Records supplied:
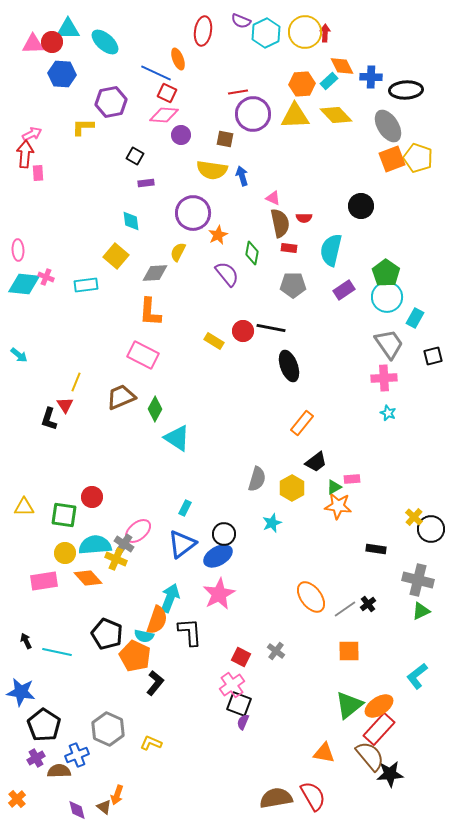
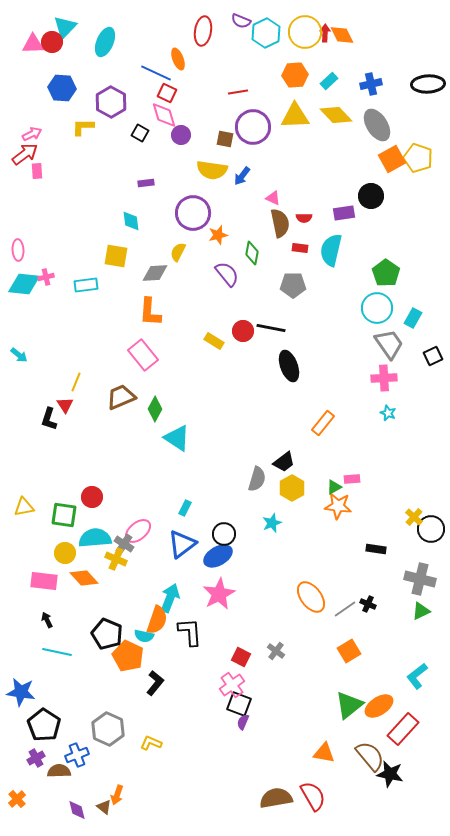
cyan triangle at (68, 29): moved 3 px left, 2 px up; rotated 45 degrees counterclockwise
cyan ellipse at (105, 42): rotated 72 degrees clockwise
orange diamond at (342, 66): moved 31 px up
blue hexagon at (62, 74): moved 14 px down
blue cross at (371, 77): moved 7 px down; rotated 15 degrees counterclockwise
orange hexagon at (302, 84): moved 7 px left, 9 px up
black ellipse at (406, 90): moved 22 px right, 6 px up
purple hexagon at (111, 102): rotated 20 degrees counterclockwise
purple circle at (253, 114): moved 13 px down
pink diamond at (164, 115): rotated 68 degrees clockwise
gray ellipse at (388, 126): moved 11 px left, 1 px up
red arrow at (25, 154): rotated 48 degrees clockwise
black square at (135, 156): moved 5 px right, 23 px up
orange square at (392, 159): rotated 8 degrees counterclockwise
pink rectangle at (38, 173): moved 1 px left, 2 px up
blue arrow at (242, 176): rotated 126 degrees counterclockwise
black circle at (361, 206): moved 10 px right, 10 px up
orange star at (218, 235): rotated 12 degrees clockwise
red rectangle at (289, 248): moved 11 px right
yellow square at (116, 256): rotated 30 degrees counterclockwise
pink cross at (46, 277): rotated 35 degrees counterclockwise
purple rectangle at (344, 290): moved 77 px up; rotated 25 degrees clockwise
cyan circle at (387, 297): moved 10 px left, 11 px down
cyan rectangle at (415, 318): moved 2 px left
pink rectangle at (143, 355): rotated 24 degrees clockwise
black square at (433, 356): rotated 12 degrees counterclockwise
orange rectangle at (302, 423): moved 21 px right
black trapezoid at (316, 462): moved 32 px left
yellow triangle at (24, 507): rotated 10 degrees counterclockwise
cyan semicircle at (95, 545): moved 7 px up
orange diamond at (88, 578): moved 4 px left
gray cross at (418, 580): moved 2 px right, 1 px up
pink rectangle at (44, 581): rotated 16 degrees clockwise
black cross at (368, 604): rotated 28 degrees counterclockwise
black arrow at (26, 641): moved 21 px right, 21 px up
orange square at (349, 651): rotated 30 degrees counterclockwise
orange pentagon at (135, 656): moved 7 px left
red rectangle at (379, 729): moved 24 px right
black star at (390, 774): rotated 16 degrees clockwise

What to produce:
Could you reproduce all of the material exactly? Keep the pictures out of it.

Answer to this problem:
cyan triangle at (68, 29): moved 3 px left, 2 px up; rotated 45 degrees counterclockwise
cyan ellipse at (105, 42): rotated 72 degrees clockwise
orange diamond at (342, 66): moved 31 px up
blue hexagon at (62, 74): moved 14 px down
blue cross at (371, 77): moved 7 px down; rotated 15 degrees counterclockwise
orange hexagon at (302, 84): moved 7 px left, 9 px up
black ellipse at (406, 90): moved 22 px right, 6 px up
purple hexagon at (111, 102): rotated 20 degrees counterclockwise
purple circle at (253, 114): moved 13 px down
pink diamond at (164, 115): rotated 68 degrees clockwise
gray ellipse at (388, 126): moved 11 px left, 1 px up
red arrow at (25, 154): rotated 48 degrees clockwise
black square at (135, 156): moved 5 px right, 23 px up
orange square at (392, 159): rotated 8 degrees counterclockwise
pink rectangle at (38, 173): moved 1 px left, 2 px up
blue arrow at (242, 176): rotated 126 degrees counterclockwise
black circle at (361, 206): moved 10 px right, 10 px up
orange star at (218, 235): rotated 12 degrees clockwise
red rectangle at (289, 248): moved 11 px right
yellow square at (116, 256): rotated 30 degrees counterclockwise
pink cross at (46, 277): rotated 35 degrees counterclockwise
purple rectangle at (344, 290): moved 77 px up; rotated 25 degrees clockwise
cyan circle at (387, 297): moved 10 px left, 11 px down
cyan rectangle at (415, 318): moved 2 px left
pink rectangle at (143, 355): rotated 24 degrees clockwise
black square at (433, 356): rotated 12 degrees counterclockwise
orange rectangle at (302, 423): moved 21 px right
black trapezoid at (316, 462): moved 32 px left
yellow triangle at (24, 507): rotated 10 degrees counterclockwise
cyan semicircle at (95, 545): moved 7 px up
orange diamond at (88, 578): moved 4 px left
gray cross at (418, 580): moved 2 px right, 1 px up
pink rectangle at (44, 581): rotated 16 degrees clockwise
black cross at (368, 604): rotated 28 degrees counterclockwise
black arrow at (26, 641): moved 21 px right, 21 px up
orange square at (349, 651): rotated 30 degrees counterclockwise
orange pentagon at (135, 656): moved 7 px left
red rectangle at (379, 729): moved 24 px right
black star at (390, 774): rotated 16 degrees clockwise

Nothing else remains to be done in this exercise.